Your task is to return the span of lines beginning at the one with "I need masks" and ending at the last line of the data, exactly as it stands.

[start]

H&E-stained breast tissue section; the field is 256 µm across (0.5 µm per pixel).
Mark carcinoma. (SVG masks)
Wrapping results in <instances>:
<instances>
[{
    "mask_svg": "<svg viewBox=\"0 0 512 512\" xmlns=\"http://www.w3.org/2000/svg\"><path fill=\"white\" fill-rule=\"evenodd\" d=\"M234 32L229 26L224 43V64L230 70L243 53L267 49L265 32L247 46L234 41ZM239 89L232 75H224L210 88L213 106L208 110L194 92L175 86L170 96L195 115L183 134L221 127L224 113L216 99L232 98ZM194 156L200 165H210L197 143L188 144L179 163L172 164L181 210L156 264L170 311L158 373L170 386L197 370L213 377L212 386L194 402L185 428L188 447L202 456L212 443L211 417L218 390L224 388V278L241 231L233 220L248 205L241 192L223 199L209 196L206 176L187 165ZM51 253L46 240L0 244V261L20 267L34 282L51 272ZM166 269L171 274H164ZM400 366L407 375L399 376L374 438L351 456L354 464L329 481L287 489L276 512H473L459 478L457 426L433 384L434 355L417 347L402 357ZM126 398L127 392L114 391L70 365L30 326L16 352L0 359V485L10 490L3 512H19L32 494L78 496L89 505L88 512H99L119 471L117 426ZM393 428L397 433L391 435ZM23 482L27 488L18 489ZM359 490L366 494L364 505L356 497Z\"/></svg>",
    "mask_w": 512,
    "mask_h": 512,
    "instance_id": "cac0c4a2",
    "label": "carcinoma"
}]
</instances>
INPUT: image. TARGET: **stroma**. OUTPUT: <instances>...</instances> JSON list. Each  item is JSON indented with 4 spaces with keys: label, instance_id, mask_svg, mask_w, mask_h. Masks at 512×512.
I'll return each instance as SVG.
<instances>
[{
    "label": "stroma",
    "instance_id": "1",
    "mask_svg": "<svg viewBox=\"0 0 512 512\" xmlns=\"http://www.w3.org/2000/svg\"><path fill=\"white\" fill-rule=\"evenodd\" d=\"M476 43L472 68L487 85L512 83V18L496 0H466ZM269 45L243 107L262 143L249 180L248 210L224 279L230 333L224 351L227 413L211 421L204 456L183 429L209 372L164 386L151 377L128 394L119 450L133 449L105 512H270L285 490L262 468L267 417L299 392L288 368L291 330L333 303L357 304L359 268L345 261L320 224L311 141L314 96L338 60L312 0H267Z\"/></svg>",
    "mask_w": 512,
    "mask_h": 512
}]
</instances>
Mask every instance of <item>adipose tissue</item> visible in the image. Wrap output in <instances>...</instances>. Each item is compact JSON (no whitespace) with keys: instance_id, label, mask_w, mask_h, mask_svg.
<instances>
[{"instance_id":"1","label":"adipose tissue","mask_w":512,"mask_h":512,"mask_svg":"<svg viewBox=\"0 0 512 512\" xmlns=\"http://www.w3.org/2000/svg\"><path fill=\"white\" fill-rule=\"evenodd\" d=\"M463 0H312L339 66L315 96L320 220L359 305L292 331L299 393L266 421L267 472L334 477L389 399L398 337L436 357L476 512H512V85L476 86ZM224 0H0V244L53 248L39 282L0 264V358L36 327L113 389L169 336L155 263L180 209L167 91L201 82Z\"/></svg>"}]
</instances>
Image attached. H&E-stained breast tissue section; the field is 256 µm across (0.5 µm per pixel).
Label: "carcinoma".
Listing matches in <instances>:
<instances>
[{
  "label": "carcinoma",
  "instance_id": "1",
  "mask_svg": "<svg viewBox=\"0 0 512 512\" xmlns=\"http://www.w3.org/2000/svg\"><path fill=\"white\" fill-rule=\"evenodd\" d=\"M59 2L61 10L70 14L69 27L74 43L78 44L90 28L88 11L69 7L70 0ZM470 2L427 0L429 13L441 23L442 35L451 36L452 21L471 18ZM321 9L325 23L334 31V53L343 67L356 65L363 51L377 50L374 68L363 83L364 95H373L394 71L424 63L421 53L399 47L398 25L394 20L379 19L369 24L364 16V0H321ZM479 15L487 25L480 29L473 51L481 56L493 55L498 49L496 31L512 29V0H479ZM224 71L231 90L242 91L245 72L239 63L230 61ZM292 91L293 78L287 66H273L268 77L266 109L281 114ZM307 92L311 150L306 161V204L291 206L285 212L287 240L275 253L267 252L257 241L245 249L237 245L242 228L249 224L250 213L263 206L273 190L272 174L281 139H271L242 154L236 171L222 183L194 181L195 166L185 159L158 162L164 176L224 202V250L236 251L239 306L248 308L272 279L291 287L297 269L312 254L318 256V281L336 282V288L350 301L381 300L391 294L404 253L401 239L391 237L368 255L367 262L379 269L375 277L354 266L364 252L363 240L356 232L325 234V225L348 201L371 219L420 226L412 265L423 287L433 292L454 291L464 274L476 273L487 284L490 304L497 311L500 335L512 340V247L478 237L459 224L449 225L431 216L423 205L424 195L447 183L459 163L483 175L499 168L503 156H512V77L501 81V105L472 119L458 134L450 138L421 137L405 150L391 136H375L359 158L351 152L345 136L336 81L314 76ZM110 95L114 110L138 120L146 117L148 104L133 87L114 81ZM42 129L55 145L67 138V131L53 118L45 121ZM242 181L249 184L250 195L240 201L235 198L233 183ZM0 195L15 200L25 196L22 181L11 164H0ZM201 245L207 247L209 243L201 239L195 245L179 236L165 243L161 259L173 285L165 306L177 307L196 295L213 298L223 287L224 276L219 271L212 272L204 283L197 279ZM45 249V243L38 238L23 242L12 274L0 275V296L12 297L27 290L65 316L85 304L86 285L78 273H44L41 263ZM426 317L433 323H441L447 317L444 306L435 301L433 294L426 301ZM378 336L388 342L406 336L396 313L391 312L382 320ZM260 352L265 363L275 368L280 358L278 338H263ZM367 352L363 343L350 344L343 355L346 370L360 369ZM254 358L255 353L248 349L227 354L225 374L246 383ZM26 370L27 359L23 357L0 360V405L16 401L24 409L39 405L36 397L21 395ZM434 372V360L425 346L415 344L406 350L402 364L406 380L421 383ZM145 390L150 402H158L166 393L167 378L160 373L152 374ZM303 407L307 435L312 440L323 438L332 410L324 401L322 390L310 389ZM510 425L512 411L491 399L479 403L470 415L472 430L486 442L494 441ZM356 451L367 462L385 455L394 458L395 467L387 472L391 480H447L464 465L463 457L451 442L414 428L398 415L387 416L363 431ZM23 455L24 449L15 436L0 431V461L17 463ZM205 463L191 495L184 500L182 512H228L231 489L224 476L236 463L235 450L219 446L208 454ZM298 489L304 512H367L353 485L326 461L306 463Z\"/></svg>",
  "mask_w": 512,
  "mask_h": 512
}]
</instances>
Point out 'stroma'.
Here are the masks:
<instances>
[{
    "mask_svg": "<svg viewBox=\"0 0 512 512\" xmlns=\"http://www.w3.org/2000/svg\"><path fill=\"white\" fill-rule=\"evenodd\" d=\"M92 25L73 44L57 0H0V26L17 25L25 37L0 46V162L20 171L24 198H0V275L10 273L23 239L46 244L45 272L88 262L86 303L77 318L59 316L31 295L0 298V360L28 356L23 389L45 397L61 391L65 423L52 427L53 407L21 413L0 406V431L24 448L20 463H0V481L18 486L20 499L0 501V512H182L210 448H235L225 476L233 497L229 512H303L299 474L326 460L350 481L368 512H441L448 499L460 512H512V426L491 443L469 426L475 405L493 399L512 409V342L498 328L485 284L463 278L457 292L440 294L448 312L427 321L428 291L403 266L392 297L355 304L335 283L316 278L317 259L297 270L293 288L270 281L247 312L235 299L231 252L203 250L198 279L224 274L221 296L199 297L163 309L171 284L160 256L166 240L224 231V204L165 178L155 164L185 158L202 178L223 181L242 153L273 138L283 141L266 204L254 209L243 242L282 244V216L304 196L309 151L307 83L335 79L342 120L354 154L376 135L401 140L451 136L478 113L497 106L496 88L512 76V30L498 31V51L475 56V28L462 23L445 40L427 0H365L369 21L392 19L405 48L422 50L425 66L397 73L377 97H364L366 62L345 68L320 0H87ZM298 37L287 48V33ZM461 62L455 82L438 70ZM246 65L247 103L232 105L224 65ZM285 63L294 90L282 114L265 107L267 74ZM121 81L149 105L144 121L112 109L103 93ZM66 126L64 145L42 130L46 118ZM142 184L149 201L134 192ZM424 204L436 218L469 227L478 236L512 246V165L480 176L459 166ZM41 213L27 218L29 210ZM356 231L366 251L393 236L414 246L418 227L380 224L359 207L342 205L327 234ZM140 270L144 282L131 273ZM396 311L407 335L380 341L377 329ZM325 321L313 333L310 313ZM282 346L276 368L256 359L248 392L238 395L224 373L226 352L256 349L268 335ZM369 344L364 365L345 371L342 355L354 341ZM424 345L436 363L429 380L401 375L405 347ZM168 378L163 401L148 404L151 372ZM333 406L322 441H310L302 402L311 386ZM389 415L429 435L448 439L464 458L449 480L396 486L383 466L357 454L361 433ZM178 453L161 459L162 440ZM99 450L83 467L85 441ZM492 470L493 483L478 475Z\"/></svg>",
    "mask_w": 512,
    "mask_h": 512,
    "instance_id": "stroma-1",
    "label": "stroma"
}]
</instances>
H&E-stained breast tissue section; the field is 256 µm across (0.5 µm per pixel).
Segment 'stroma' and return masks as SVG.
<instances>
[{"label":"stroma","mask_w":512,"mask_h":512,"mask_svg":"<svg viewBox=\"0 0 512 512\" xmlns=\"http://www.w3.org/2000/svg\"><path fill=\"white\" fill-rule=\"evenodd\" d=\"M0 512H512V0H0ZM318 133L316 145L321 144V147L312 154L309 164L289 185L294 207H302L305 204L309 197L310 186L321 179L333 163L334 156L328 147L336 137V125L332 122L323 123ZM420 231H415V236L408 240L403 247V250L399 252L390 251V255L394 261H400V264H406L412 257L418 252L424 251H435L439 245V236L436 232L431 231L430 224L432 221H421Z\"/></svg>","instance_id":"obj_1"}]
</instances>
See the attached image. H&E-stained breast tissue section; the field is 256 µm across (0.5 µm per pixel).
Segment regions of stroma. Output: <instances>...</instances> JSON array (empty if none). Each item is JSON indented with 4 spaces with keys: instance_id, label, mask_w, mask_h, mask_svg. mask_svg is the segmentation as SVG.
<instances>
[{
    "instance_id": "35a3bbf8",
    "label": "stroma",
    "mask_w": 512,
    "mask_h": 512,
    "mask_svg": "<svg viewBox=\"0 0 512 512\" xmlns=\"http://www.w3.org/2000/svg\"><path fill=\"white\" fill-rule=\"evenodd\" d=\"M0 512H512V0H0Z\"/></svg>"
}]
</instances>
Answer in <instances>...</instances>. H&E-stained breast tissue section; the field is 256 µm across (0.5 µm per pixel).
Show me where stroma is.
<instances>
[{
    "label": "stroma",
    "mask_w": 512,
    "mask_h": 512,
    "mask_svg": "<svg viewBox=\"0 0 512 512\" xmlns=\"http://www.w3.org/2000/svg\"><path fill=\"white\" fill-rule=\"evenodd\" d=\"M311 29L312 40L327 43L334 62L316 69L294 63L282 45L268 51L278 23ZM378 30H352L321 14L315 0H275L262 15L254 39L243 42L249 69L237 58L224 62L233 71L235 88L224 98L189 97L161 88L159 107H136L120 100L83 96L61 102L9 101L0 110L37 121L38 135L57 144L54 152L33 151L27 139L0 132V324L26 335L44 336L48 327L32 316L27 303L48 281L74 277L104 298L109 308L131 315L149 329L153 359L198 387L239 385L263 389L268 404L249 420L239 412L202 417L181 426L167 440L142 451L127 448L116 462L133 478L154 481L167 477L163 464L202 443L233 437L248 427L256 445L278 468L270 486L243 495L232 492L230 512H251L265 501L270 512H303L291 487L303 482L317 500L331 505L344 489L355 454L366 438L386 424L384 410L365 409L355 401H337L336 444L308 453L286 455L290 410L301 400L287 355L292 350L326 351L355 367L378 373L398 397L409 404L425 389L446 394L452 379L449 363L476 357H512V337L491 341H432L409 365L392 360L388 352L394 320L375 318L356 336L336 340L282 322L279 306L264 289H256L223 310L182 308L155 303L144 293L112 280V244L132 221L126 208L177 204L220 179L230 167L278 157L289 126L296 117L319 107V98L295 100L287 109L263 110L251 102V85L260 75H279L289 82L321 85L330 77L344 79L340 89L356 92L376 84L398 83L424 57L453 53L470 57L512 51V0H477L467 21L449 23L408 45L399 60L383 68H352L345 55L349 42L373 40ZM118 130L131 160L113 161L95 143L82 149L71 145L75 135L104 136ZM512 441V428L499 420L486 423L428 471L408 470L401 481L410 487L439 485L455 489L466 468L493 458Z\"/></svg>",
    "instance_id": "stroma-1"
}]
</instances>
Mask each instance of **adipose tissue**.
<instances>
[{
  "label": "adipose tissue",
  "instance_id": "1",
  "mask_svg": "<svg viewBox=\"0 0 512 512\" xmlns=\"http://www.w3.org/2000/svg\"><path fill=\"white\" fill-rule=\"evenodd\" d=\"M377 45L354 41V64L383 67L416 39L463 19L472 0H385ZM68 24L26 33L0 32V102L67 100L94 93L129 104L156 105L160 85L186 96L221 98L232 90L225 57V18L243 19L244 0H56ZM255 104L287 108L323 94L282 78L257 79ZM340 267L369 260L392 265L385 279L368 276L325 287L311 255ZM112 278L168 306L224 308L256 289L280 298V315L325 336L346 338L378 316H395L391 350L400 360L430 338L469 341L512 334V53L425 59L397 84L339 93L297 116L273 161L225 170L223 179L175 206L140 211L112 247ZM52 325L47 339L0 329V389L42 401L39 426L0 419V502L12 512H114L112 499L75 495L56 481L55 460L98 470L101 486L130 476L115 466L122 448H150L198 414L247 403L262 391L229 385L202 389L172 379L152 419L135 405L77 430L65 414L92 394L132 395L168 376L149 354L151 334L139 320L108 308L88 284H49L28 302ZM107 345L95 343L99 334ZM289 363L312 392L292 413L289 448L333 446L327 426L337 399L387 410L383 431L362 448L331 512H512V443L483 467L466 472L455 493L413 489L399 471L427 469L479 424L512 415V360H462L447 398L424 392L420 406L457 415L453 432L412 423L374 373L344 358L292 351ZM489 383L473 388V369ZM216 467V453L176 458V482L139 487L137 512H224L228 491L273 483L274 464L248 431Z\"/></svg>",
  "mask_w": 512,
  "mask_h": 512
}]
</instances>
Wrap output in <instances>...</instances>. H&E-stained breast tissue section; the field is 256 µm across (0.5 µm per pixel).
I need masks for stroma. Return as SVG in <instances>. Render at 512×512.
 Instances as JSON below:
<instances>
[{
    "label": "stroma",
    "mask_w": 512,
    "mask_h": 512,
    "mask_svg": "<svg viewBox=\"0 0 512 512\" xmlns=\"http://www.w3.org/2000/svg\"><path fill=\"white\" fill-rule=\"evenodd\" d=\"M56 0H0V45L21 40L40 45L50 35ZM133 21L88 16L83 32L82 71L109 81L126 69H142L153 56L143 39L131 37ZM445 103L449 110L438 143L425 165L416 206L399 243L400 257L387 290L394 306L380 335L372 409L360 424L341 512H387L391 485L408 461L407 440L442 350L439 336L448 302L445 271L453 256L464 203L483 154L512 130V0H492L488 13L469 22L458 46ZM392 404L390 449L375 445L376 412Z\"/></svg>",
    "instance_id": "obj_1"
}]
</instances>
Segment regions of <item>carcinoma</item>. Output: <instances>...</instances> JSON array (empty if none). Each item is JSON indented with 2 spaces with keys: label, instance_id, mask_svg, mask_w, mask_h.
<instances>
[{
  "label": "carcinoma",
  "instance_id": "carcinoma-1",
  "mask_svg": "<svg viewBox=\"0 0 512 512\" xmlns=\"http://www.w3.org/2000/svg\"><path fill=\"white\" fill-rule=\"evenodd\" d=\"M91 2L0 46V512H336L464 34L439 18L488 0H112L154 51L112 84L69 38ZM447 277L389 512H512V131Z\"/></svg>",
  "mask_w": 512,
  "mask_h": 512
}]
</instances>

[end]

RESPONSE >>
I need masks for stroma. Return as SVG in <instances>. Render at 512×512.
 Instances as JSON below:
<instances>
[{
    "label": "stroma",
    "mask_w": 512,
    "mask_h": 512,
    "mask_svg": "<svg viewBox=\"0 0 512 512\" xmlns=\"http://www.w3.org/2000/svg\"><path fill=\"white\" fill-rule=\"evenodd\" d=\"M56 0H0V45L21 40L40 45L50 35ZM133 21L88 16L83 32L82 71L109 81L126 69H142L153 56L143 39L131 37ZM445 103L449 110L438 143L425 165L416 206L399 243L400 257L387 290L394 306L380 335L372 409L360 424L341 512H387L391 485L408 461L407 440L442 350L439 336L448 302L445 271L453 256L464 203L483 154L512 130V0H492L488 13L469 22L458 46ZM392 404L390 449L375 445L376 412Z\"/></svg>",
    "instance_id": "obj_1"
}]
</instances>
Segment regions of <item>carcinoma</item>. Output: <instances>...</instances> JSON array (empty if none). Each item is JSON indented with 2 spaces with keys: label, instance_id, mask_svg, mask_w, mask_h.
<instances>
[{
  "label": "carcinoma",
  "instance_id": "carcinoma-1",
  "mask_svg": "<svg viewBox=\"0 0 512 512\" xmlns=\"http://www.w3.org/2000/svg\"><path fill=\"white\" fill-rule=\"evenodd\" d=\"M91 2L0 46V512H336L464 34L439 18L488 0H112L154 51L112 84L69 38ZM447 277L389 512H512V131Z\"/></svg>",
  "mask_w": 512,
  "mask_h": 512
}]
</instances>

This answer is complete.